__TASK BRIEF__.
Read through the material below and copy each line in which the word "none" occurs.

BEGIN SOURCE DATA

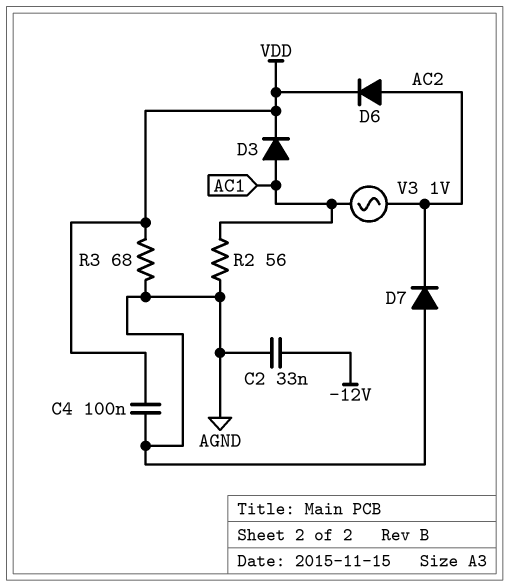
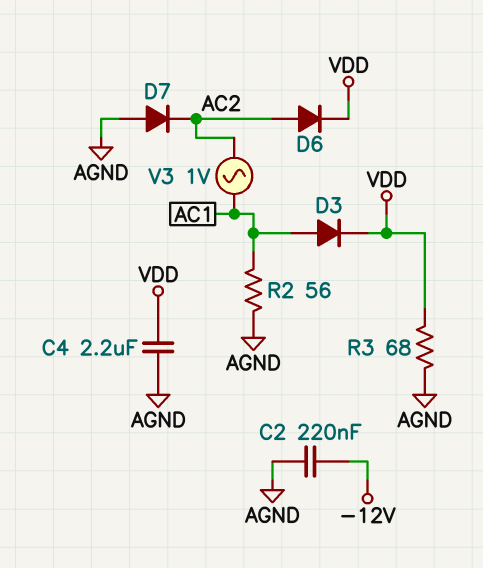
C2: 33nF (-12V, AGND) -> 220nF (-12V, AGND)
C4: 100nF (AGND, VDD) -> 2.2uF (AGND, VDD)

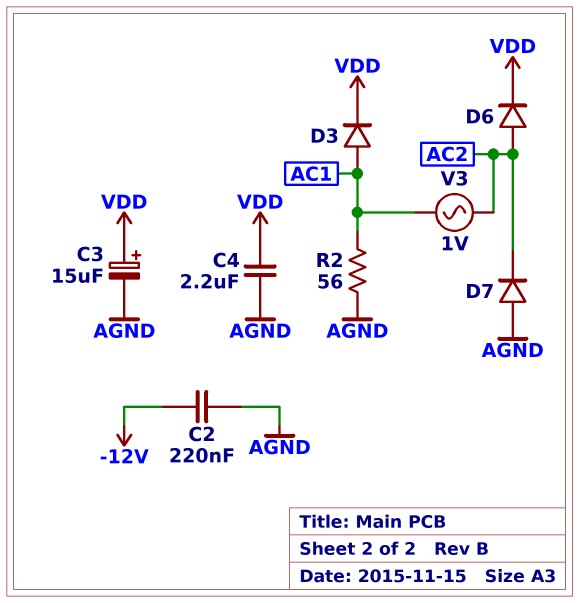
C3: none -> 15uF (plus VDD, minus AGND)
R3: 68 (AGND, VDD) -> none

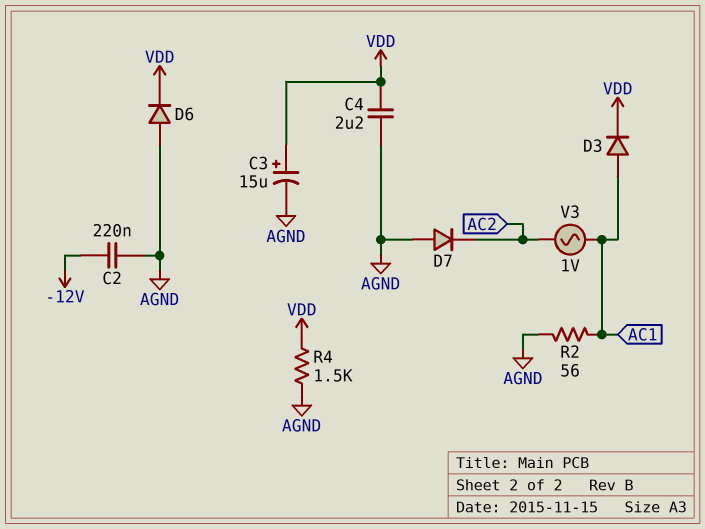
D6: diode (A AC2, K VDD) -> diode (A AGND, K VDD)
R4: none -> 1.5k (AGND, VDD)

END SOURCE DATA

__EXPECTED ANSWER__.
C3: none -> 15uF (plus VDD, minus AGND)
R3: 68 (AGND, VDD) -> none
R4: none -> 1.5k (AGND, VDD)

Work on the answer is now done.